- Opening Delimiter -
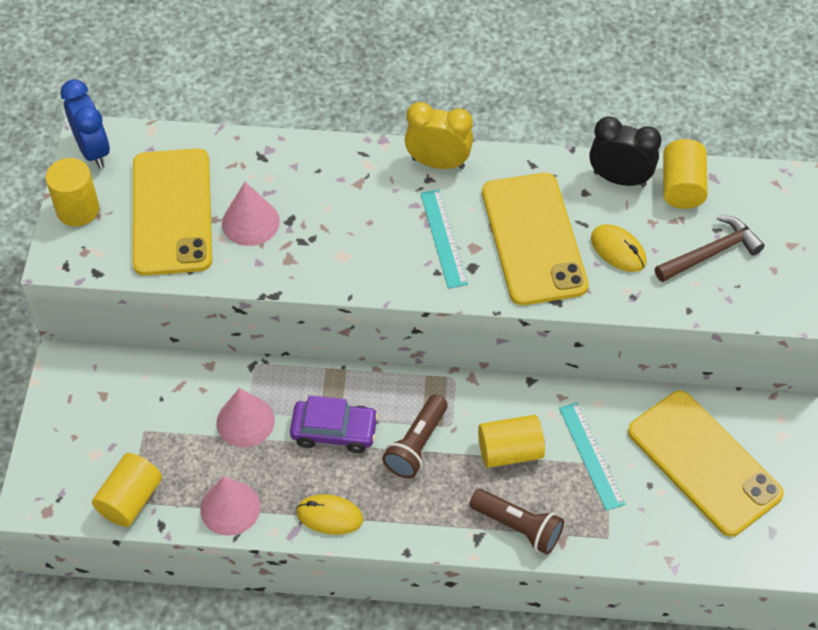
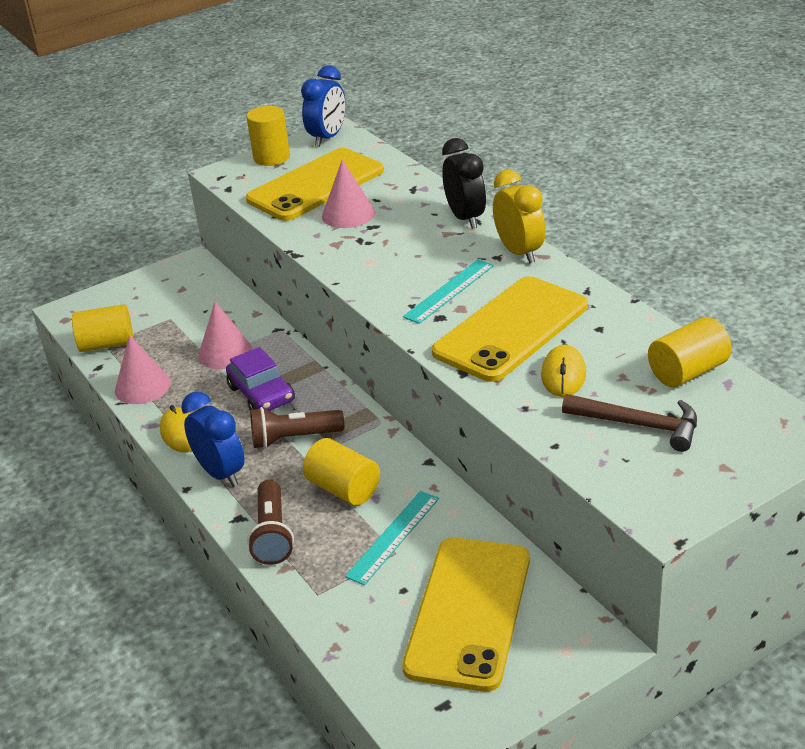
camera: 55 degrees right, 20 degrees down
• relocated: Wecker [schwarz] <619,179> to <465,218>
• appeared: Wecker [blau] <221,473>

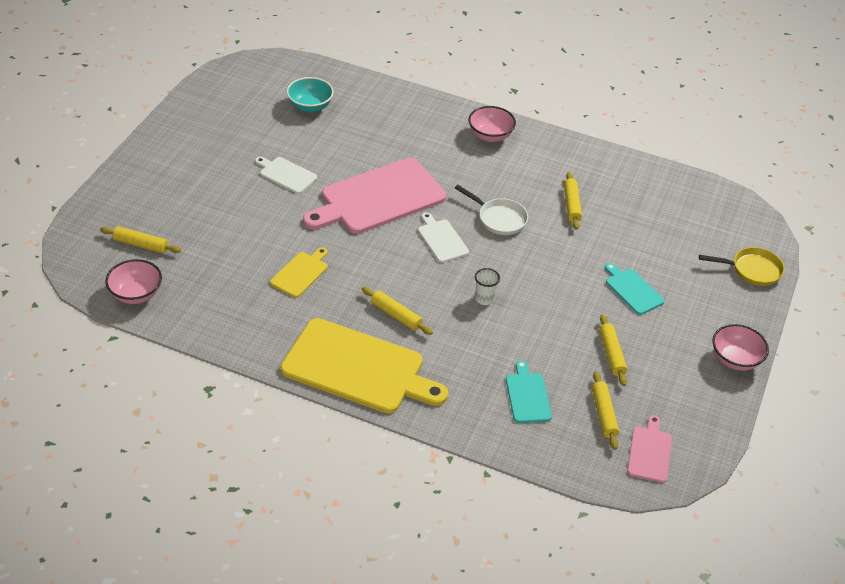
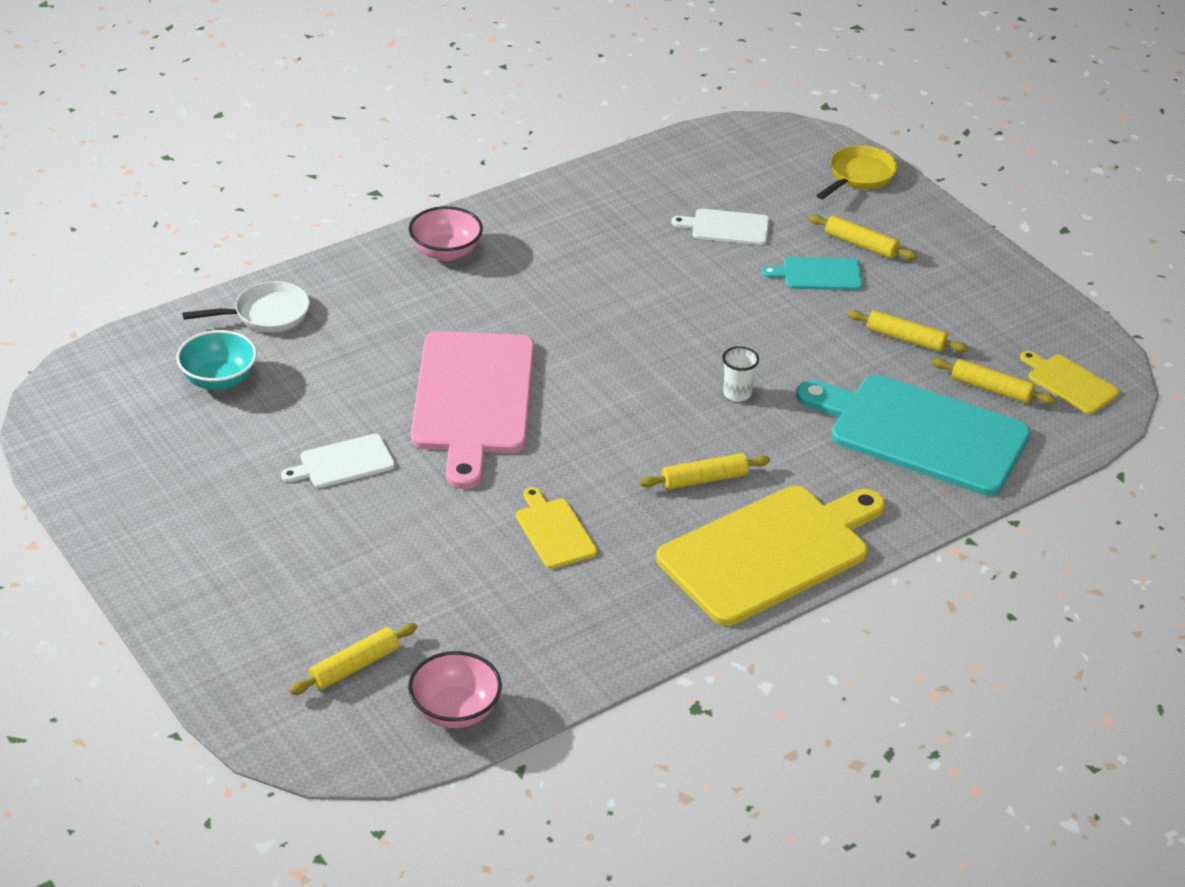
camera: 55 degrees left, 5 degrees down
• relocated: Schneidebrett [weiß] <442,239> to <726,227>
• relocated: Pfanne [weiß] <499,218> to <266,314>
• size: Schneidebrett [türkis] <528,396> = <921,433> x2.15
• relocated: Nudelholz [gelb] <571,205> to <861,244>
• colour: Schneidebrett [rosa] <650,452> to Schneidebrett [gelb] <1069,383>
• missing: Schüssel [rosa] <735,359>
- Closing Delimiter -
- Opening Delimiter -
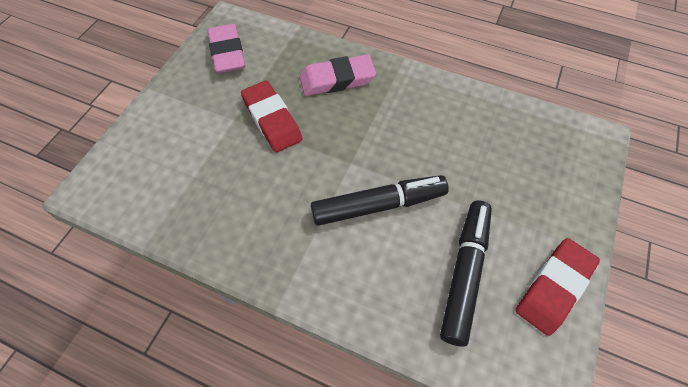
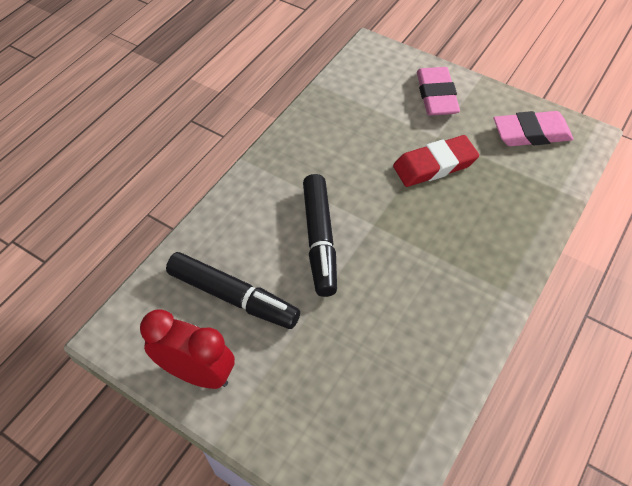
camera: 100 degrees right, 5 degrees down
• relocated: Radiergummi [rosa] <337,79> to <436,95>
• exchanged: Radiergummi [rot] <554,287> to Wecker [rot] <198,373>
- Closing Delimiter -
### TASK GOAL
When the line with "camera: 55 degrees right, 20 degrees down" is reached in the data above, begin copying, and stop after the line with "<619,179> to <465,218>"; copy each line exactly, both ends included.

### YOUR SOLUTION
camera: 55 degrees right, 20 degrees down
• relocated: Wecker [schwarz] <619,179> to <465,218>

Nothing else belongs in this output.